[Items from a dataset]
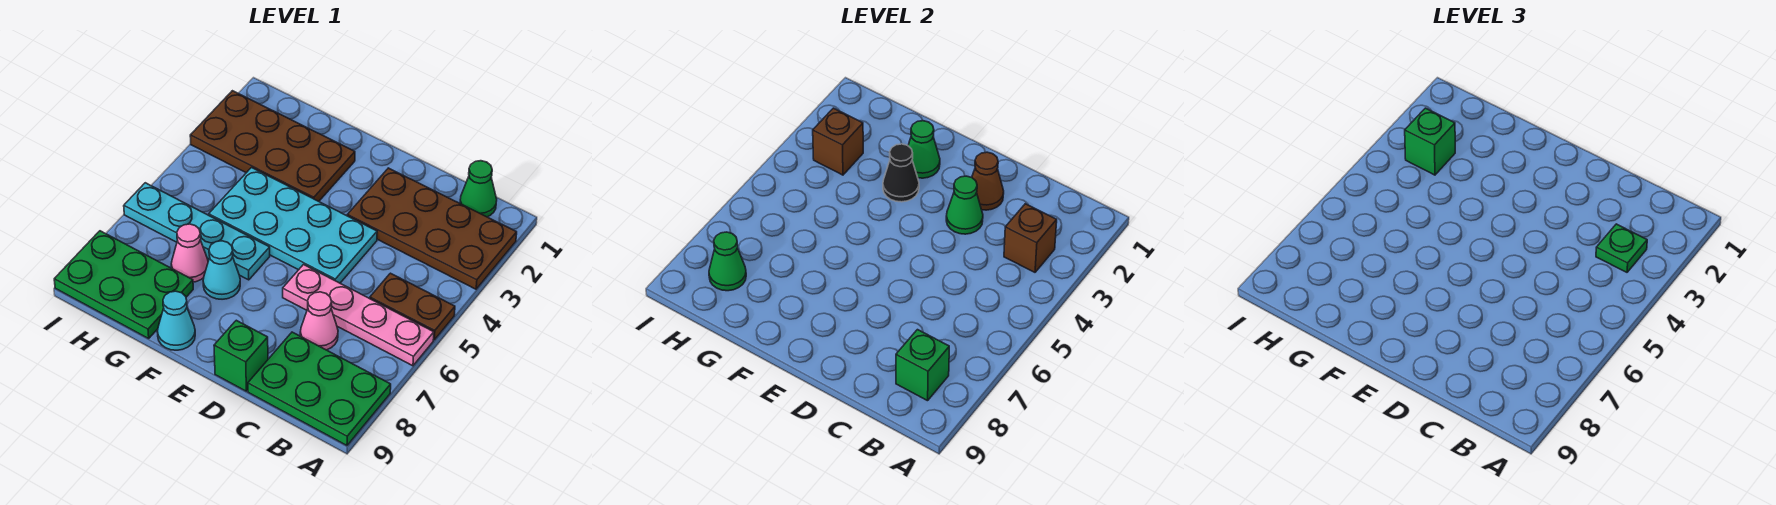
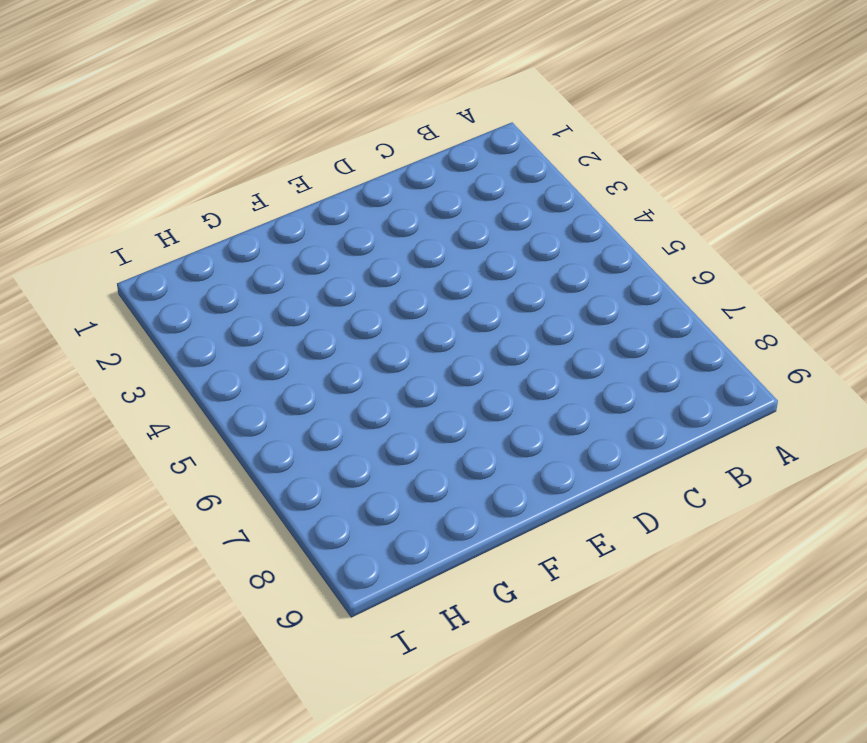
none -> brown plate A2:D3 level 1
none -> brown plate A5:B5 level 1
none -> pink plate A6:D6 level 1

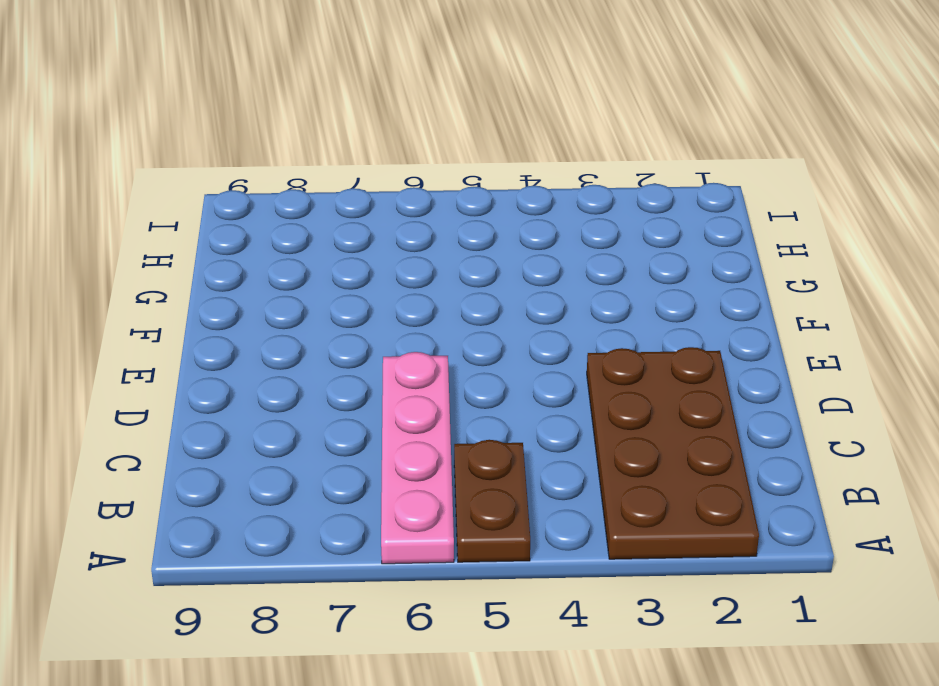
none -> green plate A8:C9 level 1
none -> green cone B1 level 1
none -> pink cone C7 level 1

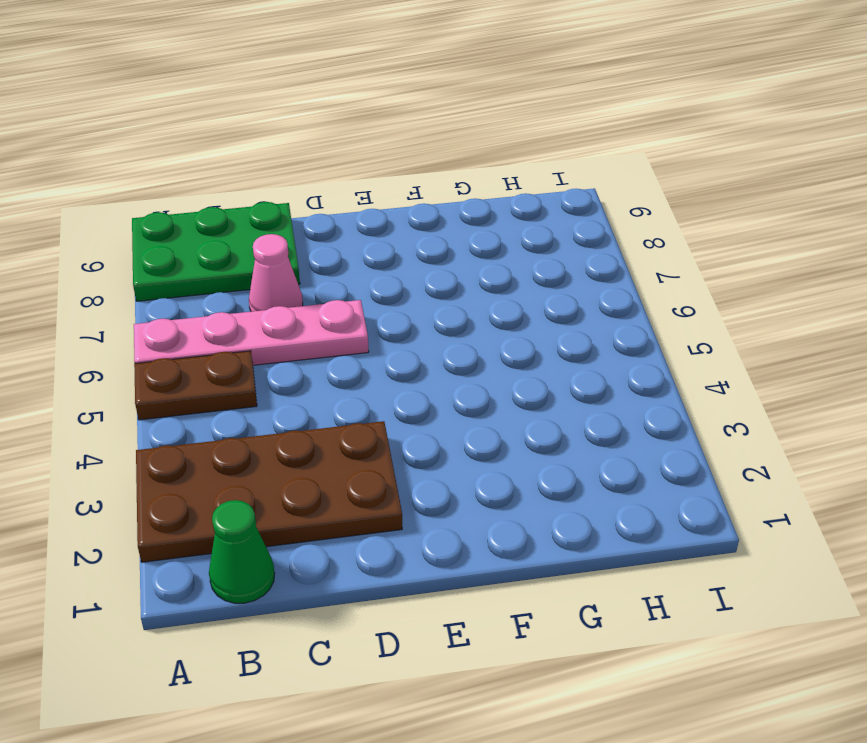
none -> cyan plate D4:G5 level 1
none -> green brick D9 level 1
none -> brown plate F2:I3 level 1

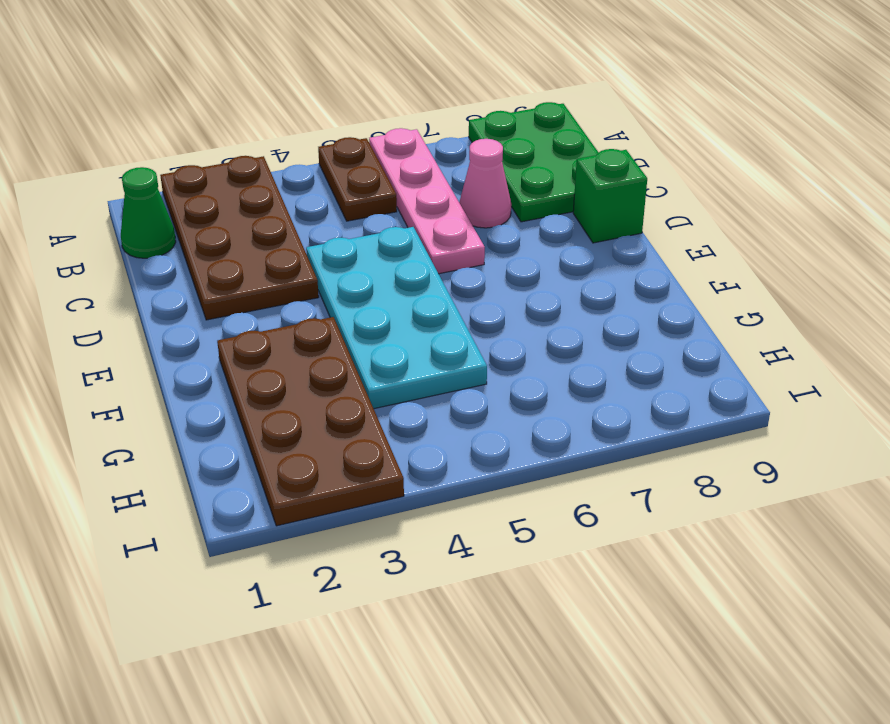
none -> cyan plate F6:I6 level 1
none -> cyan cone F7 level 1
none -> cyan cone F9 level 1

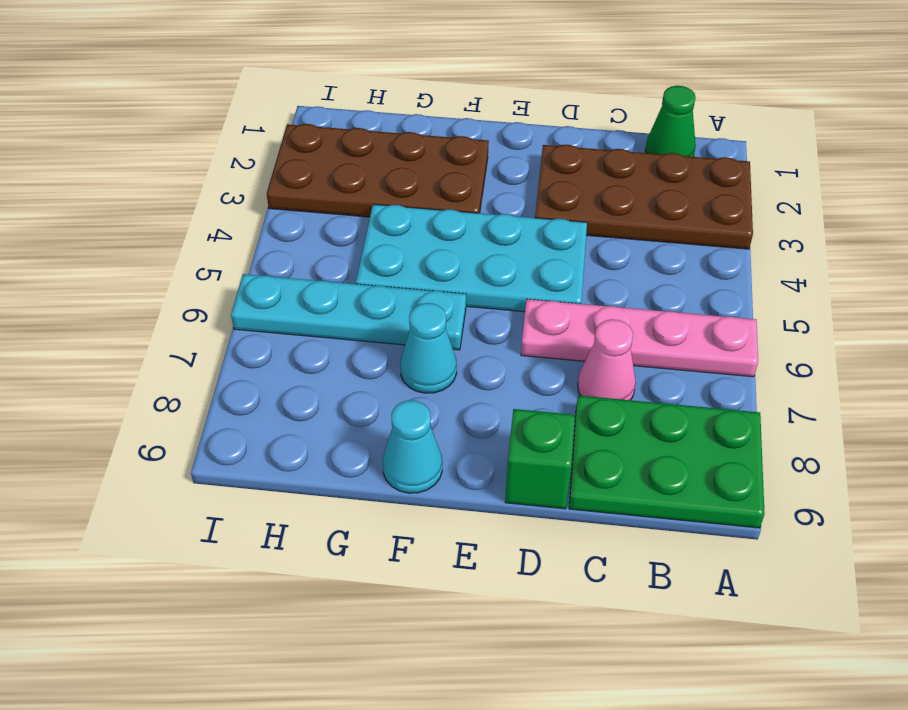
none -> brown plate A5:B5 level 1
none -> pink cone G7 level 1
none -> green plate G8:I9 level 1

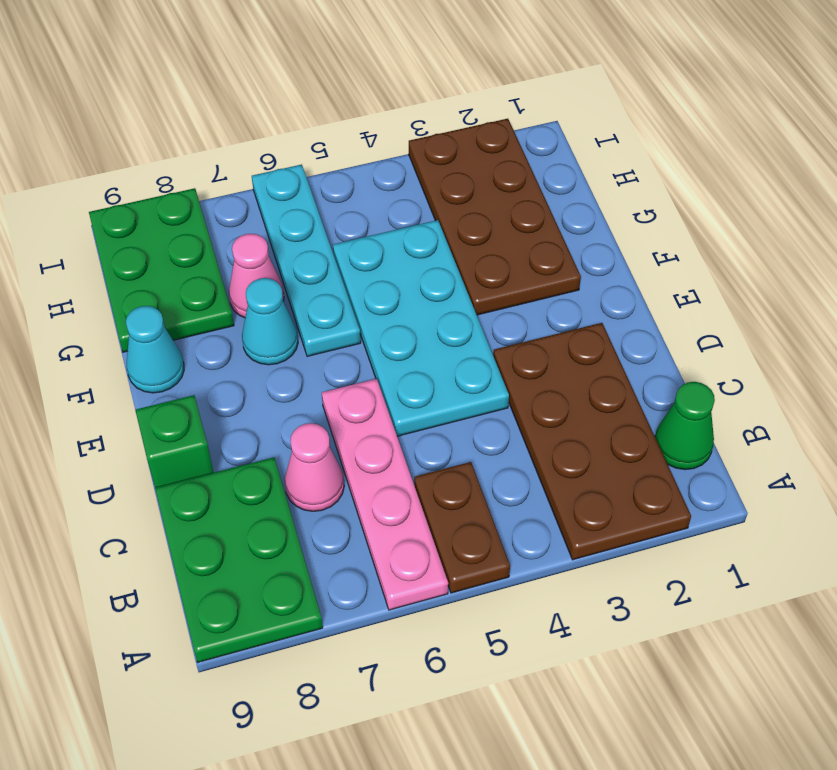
none -> brown brick B3 level 2
none -> green brick B8 level 2
none -> brown cone D2 level 2

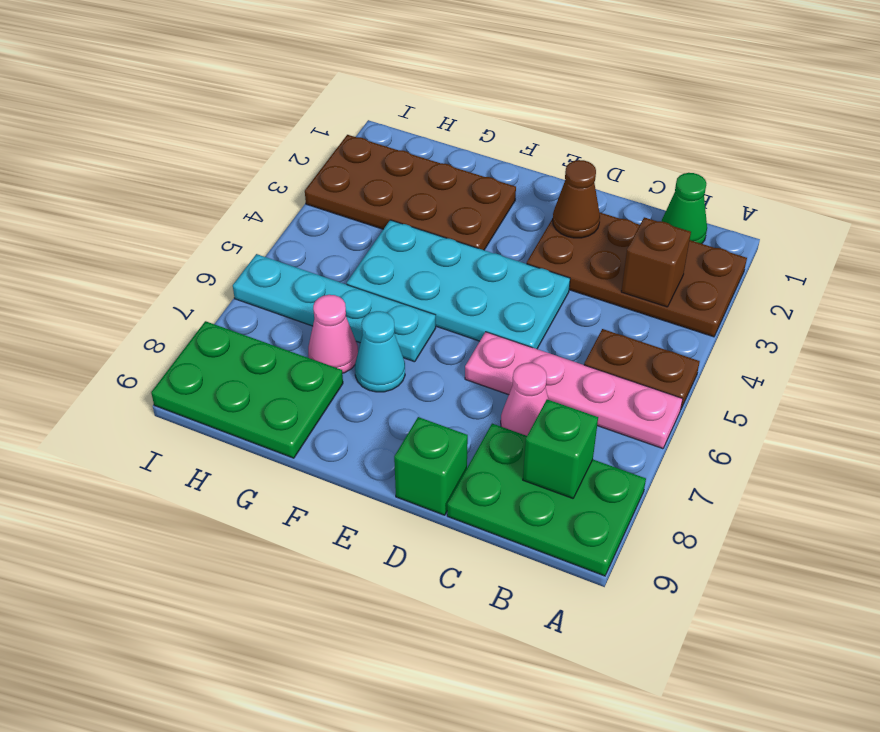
none -> cyan cone F9 level 1
none -> green cone D3 level 2
none -> green cone F2 level 2

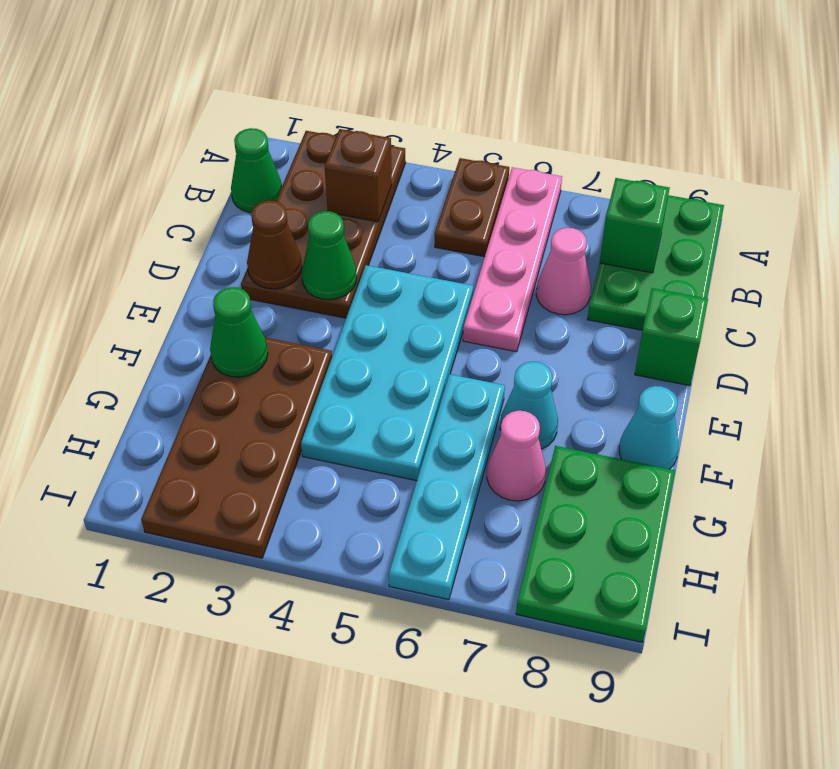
none -> black cone F3 level 2
none -> brown brick H3 level 2
none -> green cone H8 level 2

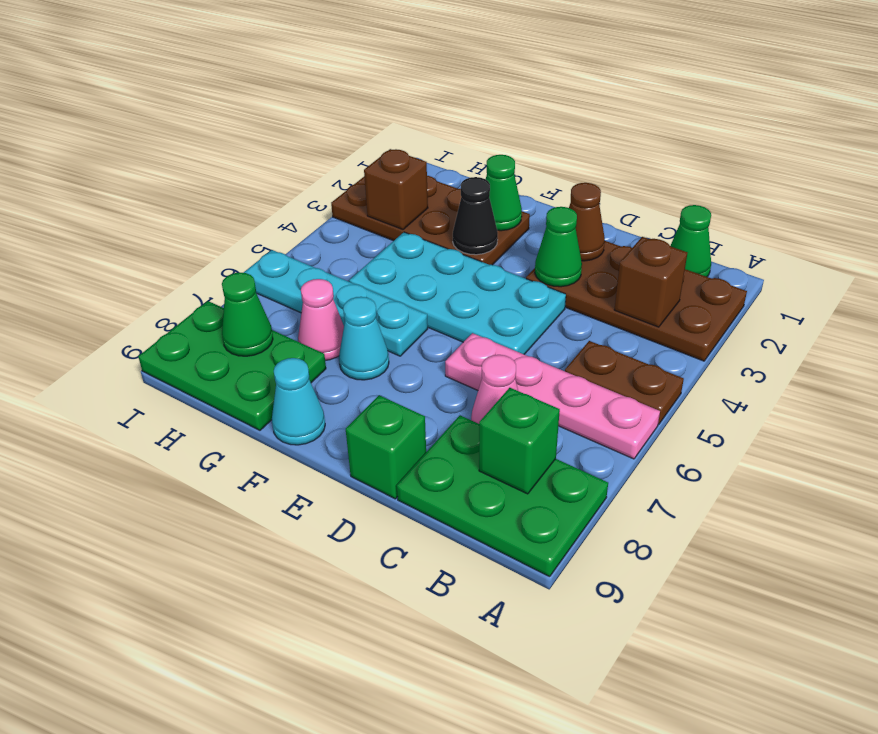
none -> green plate B3 level 3
none -> green brick H3 level 3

(Assignment)
Using the data above, return the lines from the one holding "none -> brown cone D2 level 2" through the one holding "none -> green plate B3 level 3" exactly, but not the pictures.

(Exercise solution)
none -> brown cone D2 level 2

none -> cyan cone F9 level 1
none -> green cone D3 level 2
none -> green cone F2 level 2

none -> black cone F3 level 2
none -> brown brick H3 level 2
none -> green cone H8 level 2

none -> green plate B3 level 3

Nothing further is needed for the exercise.